**The problem**
Identify every line in the material below that contains the string "major", and copy each of those lines in full.

**Exercise inputs**

——

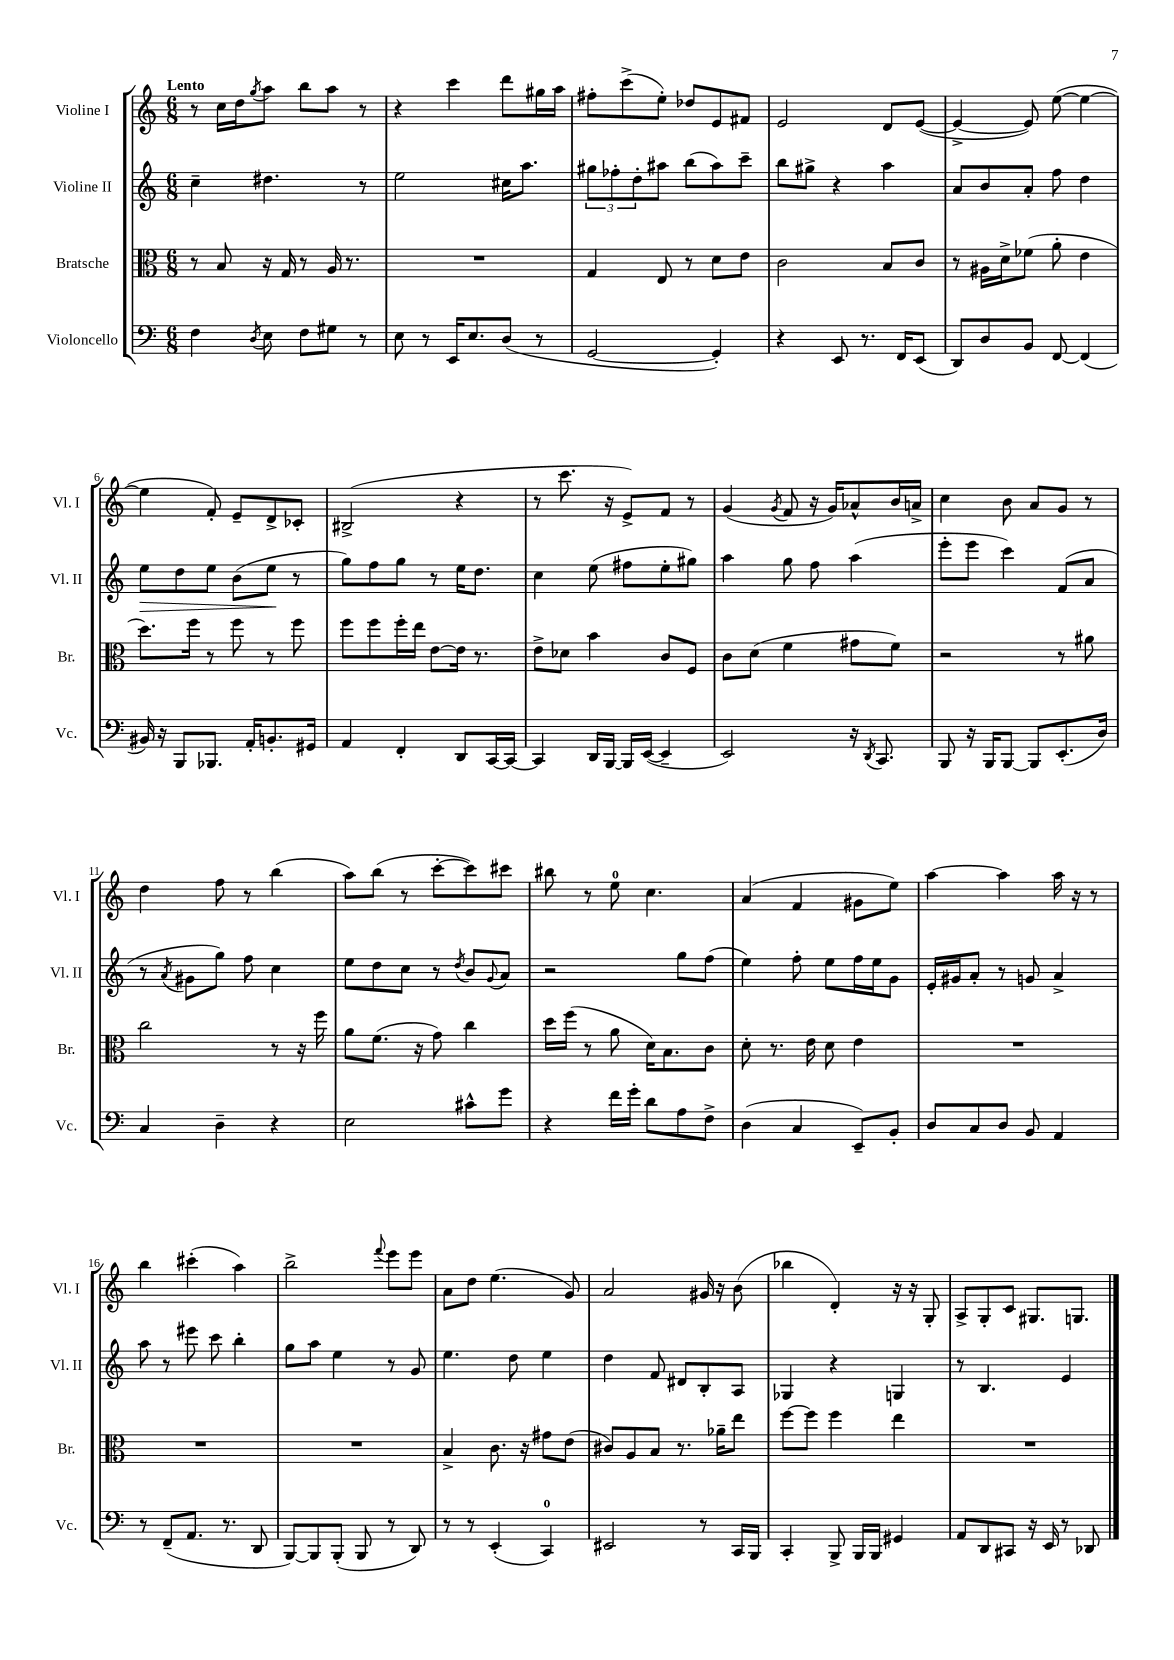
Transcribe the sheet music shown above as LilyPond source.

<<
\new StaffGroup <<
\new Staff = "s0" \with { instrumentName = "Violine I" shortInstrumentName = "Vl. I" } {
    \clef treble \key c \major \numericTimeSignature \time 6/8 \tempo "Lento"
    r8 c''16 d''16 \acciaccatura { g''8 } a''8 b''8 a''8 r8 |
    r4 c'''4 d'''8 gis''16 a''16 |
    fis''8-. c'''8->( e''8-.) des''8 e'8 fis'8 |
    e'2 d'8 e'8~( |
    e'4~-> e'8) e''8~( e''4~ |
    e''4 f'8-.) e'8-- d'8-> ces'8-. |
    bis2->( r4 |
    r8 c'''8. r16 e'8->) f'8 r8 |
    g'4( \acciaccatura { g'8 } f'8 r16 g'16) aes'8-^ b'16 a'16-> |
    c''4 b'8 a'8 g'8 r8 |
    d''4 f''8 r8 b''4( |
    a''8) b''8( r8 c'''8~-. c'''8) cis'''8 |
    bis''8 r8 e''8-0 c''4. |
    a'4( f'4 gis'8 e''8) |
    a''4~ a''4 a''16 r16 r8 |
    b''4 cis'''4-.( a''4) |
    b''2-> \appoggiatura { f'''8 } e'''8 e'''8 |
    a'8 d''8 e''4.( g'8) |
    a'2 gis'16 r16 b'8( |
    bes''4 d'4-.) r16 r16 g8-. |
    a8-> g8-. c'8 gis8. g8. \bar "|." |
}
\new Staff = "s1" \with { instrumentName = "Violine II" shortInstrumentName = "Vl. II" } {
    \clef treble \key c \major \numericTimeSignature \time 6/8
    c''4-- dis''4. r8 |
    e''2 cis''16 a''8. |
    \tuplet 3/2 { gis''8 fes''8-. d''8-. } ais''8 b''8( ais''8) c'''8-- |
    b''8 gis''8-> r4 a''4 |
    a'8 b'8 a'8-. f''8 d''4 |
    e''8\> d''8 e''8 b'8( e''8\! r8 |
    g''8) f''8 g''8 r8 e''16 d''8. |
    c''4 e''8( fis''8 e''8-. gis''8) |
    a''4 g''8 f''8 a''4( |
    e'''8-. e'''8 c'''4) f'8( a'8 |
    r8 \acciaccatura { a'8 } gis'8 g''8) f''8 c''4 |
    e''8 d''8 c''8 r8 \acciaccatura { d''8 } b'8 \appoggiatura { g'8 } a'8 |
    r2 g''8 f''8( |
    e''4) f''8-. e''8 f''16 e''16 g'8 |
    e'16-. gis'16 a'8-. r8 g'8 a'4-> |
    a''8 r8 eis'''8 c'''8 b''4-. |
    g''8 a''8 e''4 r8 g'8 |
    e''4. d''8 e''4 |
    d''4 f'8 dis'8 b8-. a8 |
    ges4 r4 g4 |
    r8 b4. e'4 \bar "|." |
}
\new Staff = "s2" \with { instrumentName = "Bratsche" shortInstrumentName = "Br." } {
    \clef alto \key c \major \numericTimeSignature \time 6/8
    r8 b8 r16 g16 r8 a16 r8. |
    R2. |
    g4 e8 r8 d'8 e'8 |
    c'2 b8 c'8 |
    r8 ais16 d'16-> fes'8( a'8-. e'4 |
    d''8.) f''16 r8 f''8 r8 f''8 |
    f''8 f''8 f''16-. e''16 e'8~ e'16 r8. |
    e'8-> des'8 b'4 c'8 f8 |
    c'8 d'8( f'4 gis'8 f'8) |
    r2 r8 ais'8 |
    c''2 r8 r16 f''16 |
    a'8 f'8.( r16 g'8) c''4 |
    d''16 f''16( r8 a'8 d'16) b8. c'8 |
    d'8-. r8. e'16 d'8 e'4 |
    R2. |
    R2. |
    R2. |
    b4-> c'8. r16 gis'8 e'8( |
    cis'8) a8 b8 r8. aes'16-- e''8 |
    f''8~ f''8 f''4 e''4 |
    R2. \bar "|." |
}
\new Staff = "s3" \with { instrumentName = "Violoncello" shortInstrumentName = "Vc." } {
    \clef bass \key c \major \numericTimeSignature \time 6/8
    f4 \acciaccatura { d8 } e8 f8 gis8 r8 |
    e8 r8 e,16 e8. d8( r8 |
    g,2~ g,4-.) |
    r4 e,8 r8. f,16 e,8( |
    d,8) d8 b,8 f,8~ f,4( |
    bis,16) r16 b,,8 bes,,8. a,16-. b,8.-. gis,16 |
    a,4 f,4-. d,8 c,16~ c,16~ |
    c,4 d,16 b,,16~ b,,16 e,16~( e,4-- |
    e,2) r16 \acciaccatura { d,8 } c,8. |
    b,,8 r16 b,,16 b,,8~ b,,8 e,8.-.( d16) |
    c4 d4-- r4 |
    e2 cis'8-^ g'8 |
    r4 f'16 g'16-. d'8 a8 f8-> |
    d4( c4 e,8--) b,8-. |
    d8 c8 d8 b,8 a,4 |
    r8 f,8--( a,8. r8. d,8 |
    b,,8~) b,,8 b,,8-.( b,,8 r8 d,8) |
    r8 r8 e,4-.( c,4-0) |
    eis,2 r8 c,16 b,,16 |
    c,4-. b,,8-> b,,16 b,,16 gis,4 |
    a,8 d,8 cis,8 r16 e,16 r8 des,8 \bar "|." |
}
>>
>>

——

**Problem solution**
    \clef treble \key c \major \numericTimeSignature \time 6/8 \tempo "Lento"
    \clef treble \key c \major \numericTimeSignature \time 6/8
    \clef alto \key c \major \numericTimeSignature \time 6/8
    \clef bass \key c \major \numericTimeSignature \time 6/8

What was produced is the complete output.